What the task requires → Go to the line holding "blue rectangle: (53, 38) -> (41, 17), moved" in the entries below and write out exactly every line down to and including the line holding "brown hexagon: (100, 500) -> (79, 379), moved".
═════ Material shown ═════
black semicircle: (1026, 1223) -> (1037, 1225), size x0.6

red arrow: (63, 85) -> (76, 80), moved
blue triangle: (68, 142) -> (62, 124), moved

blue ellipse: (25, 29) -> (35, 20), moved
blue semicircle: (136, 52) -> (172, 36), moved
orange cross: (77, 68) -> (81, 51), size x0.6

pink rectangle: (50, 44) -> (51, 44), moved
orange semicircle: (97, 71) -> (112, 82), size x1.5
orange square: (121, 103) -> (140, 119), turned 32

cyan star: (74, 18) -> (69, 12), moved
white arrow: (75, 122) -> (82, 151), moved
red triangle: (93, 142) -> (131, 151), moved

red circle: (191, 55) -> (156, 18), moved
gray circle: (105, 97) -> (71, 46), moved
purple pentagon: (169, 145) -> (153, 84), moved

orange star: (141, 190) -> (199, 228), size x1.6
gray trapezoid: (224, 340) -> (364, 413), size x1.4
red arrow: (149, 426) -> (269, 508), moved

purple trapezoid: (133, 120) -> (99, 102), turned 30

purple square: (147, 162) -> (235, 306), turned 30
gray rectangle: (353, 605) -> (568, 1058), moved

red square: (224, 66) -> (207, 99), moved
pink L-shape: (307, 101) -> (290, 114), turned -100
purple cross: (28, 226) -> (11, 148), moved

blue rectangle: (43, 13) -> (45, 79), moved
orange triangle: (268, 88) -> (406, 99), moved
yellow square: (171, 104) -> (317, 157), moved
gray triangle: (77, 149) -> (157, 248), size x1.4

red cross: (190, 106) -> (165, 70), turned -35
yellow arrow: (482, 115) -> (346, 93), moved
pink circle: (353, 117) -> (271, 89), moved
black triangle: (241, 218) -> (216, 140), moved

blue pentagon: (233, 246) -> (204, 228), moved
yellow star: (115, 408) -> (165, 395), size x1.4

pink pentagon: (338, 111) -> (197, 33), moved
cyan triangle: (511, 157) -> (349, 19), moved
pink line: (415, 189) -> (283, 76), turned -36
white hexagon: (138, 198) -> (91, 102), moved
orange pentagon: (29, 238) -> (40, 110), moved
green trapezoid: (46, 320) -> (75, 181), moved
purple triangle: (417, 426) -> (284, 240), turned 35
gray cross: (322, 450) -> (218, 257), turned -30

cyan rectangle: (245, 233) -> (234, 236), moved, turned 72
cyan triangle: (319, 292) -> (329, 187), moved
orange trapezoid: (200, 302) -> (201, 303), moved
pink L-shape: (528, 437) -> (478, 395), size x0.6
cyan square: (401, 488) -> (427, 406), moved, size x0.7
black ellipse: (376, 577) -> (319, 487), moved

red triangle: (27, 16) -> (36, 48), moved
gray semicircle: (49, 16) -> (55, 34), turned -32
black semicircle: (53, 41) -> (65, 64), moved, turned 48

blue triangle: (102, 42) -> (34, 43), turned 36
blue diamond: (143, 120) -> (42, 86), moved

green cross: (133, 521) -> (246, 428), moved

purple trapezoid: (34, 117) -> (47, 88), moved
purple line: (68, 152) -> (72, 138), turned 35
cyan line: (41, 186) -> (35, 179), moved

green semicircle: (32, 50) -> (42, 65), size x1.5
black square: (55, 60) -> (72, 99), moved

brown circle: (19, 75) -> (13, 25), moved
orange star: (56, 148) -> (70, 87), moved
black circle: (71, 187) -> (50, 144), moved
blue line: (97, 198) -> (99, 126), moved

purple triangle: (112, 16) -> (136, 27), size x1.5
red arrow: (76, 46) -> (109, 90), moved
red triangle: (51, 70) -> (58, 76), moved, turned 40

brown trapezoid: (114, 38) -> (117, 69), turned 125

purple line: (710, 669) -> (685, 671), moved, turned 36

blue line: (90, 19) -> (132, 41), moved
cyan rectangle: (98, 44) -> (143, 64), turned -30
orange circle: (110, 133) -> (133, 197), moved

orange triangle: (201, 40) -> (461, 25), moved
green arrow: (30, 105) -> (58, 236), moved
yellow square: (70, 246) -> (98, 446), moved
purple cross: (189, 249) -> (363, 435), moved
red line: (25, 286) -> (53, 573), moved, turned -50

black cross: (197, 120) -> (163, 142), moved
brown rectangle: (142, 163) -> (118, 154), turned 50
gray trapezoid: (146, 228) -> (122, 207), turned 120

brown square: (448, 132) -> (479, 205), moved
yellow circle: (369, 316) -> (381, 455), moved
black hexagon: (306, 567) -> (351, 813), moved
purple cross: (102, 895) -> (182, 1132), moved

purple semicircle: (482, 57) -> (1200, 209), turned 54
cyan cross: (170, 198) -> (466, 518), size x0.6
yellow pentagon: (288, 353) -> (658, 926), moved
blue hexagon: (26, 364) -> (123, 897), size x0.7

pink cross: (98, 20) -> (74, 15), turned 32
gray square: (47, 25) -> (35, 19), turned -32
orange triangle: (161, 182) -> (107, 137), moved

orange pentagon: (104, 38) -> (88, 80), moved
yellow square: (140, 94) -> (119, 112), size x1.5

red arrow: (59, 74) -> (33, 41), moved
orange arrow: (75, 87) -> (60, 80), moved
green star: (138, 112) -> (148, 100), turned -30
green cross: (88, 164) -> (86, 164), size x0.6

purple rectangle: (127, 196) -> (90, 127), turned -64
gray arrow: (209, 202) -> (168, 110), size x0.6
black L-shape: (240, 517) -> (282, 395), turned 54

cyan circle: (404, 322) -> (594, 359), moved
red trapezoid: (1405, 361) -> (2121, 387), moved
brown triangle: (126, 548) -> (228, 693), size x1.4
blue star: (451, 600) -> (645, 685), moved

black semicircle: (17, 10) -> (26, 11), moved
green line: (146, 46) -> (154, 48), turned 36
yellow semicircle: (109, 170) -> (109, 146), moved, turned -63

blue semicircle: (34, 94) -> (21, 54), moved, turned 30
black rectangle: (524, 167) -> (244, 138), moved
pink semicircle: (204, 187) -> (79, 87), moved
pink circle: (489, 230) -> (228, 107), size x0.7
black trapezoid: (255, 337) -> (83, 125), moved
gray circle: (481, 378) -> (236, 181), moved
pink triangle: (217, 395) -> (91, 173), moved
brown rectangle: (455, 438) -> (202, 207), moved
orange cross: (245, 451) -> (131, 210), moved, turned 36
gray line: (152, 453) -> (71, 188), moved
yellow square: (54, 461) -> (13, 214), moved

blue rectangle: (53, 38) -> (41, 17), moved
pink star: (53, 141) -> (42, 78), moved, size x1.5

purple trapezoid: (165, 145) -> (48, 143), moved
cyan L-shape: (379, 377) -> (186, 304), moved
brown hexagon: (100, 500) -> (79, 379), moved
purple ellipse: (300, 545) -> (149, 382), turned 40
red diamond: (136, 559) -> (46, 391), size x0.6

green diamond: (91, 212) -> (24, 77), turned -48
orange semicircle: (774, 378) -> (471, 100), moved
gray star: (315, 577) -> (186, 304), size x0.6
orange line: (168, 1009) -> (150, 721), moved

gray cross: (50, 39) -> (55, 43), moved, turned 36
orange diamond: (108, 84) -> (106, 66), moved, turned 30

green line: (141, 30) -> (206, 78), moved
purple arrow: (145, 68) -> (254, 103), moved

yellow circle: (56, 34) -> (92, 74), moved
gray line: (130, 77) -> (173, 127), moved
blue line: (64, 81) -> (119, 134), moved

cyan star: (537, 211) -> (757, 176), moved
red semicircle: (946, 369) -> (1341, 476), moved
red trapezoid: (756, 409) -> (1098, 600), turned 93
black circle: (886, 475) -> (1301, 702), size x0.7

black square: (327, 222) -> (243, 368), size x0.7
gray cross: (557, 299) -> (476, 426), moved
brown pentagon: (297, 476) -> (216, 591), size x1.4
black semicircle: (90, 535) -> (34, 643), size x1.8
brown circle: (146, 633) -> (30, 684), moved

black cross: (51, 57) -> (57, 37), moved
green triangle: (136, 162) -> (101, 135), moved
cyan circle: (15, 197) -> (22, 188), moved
═════
Response to this exercise →
blue rectangle: (53, 38) -> (41, 17), moved
pink star: (53, 141) -> (42, 78), moved, size x1.5

purple trapezoid: (165, 145) -> (48, 143), moved
cyan L-shape: (379, 377) -> (186, 304), moved
brown hexagon: (100, 500) -> (79, 379), moved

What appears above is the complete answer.